§ Instructions to follow: Without including any pictures, reproduce all the lines below word for word.

§ Data listing:
====

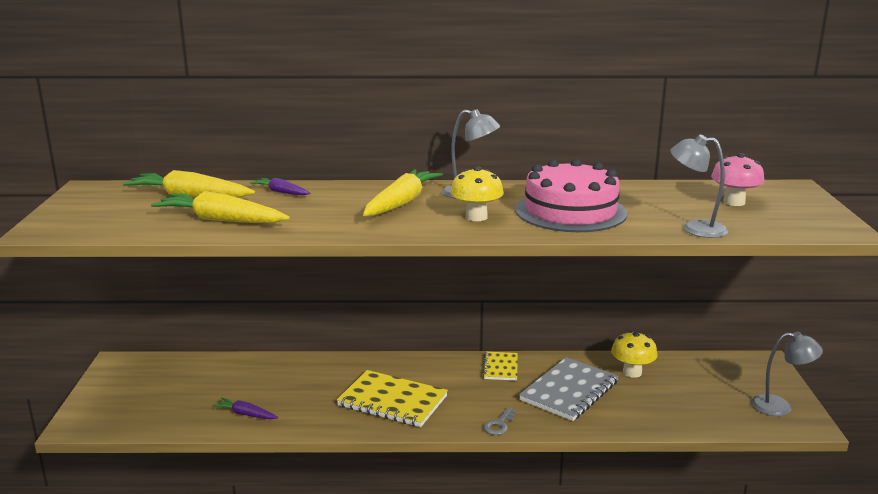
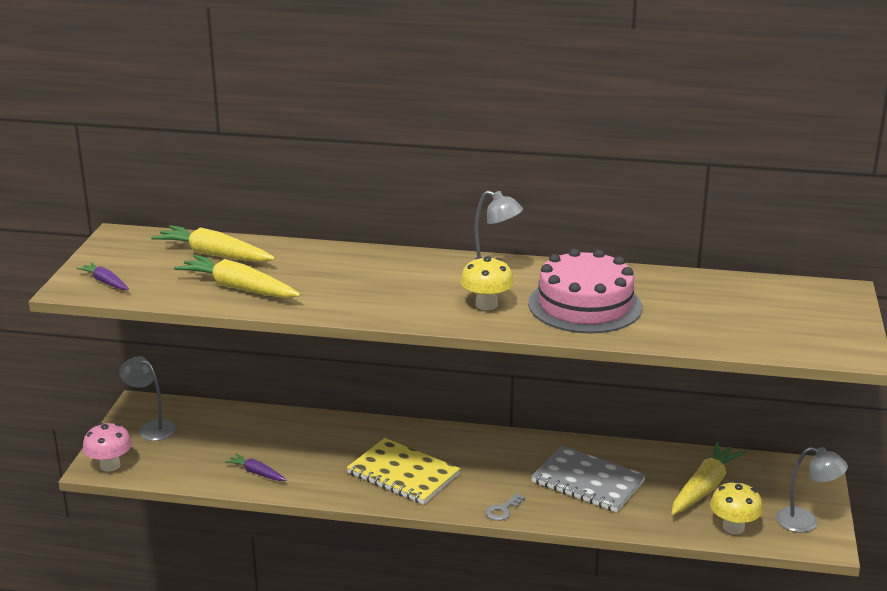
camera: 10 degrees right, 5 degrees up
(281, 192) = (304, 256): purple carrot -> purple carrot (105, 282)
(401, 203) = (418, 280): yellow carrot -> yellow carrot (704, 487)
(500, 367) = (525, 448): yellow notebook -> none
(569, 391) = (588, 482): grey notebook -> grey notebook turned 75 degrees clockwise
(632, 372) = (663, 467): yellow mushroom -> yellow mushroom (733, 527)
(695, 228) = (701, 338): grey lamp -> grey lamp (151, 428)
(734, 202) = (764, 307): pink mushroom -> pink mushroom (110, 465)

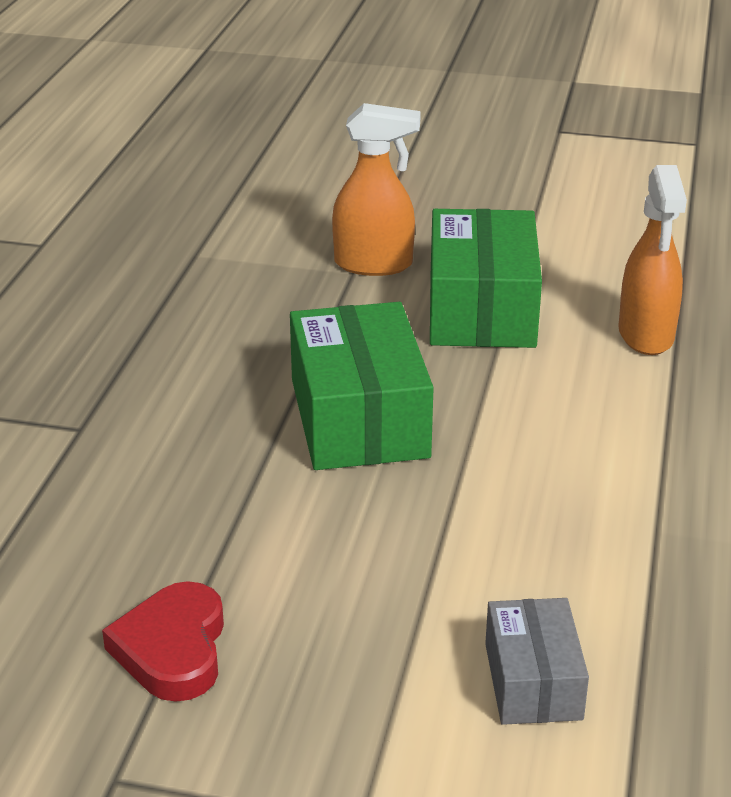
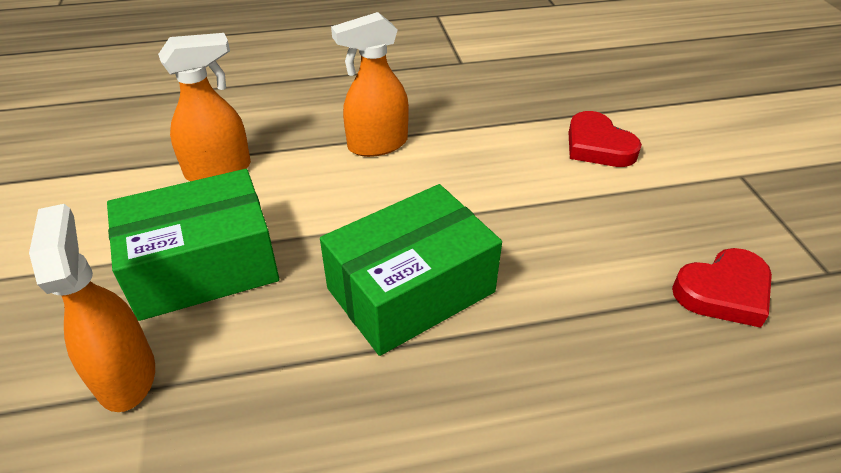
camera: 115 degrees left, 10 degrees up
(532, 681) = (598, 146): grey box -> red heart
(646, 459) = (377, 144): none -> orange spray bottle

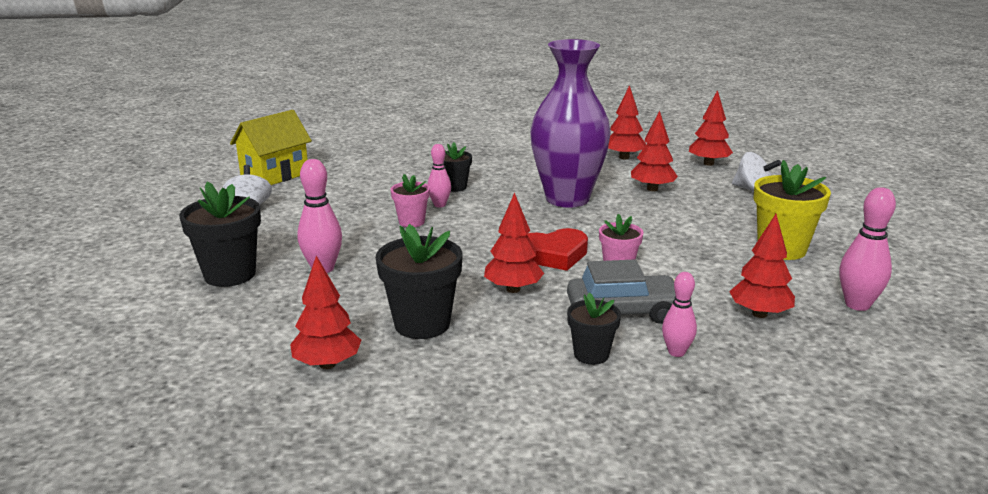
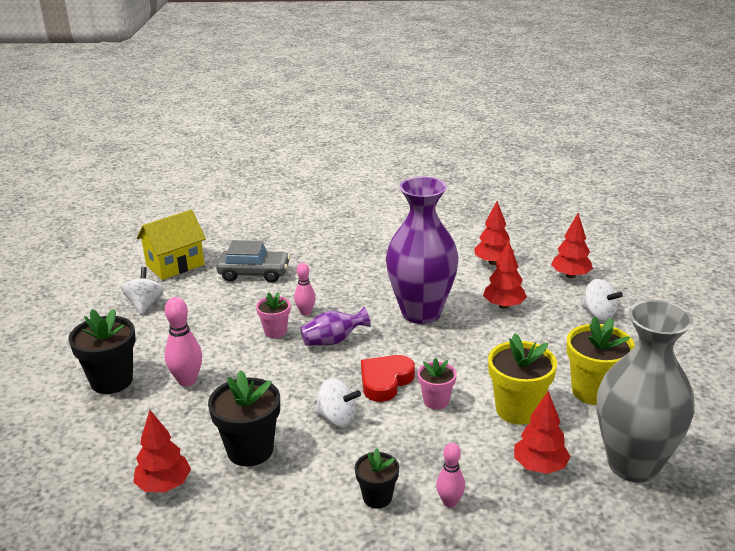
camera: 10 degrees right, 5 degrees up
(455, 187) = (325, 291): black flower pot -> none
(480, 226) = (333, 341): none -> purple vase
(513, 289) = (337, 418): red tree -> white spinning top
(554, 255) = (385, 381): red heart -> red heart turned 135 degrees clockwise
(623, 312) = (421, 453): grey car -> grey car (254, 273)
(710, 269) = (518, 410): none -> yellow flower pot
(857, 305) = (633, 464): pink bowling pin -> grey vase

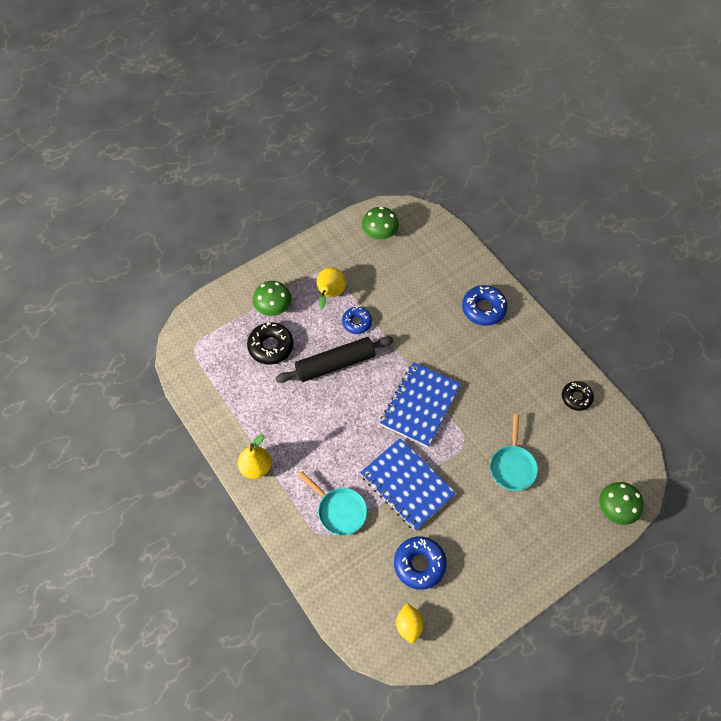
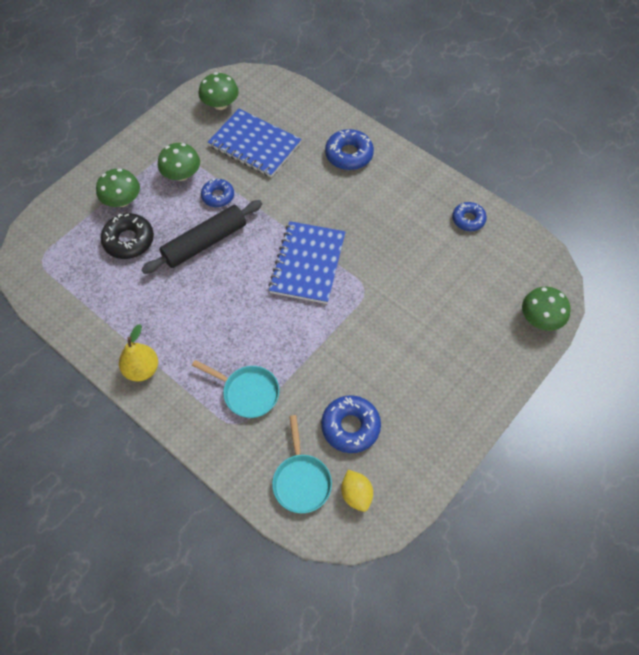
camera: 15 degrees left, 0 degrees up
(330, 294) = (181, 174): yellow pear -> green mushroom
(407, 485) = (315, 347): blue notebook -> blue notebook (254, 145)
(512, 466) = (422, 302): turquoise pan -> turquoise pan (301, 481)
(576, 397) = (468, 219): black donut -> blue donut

====

§ Expected output:
camera: 10 degrees right, 5 degrees up
(281, 192) = (304, 256): purple carrot -> purple carrot (105, 282)
(401, 203) = (418, 280): yellow carrot -> yellow carrot (704, 487)
(500, 367) = (525, 448): yellow notebook -> none
(569, 391) = (588, 482): grey notebook -> grey notebook turned 75 degrees clockwise
(632, 372) = (663, 467): yellow mushroom -> yellow mushroom (733, 527)
(695, 228) = (701, 338): grey lamp -> grey lamp (151, 428)
(734, 202) = (764, 307): pink mushroom -> pink mushroom (110, 465)

camera: 115 degrees left, 10 degrees up
(532, 681) = (598, 146): grey box -> red heart
(646, 459) = (377, 144): none -> orange spray bottle

camera: 10 degrees right, 5 degrees up
(455, 187) = (325, 291): black flower pot -> none
(480, 226) = (333, 341): none -> purple vase
(513, 289) = (337, 418): red tree -> white spinning top
(554, 255) = (385, 381): red heart -> red heart turned 135 degrees clockwise
(623, 312) = (421, 453): grey car -> grey car (254, 273)
(710, 269) = (518, 410): none -> yellow flower pot
(857, 305) = (633, 464): pink bowling pin -> grey vase

camera: 15 degrees left, 0 degrees up
(330, 294) = (181, 174): yellow pear -> green mushroom
(407, 485) = (315, 347): blue notebook -> blue notebook (254, 145)
(512, 466) = (422, 302): turquoise pan -> turquoise pan (301, 481)
(576, 397) = (468, 219): black donut -> blue donut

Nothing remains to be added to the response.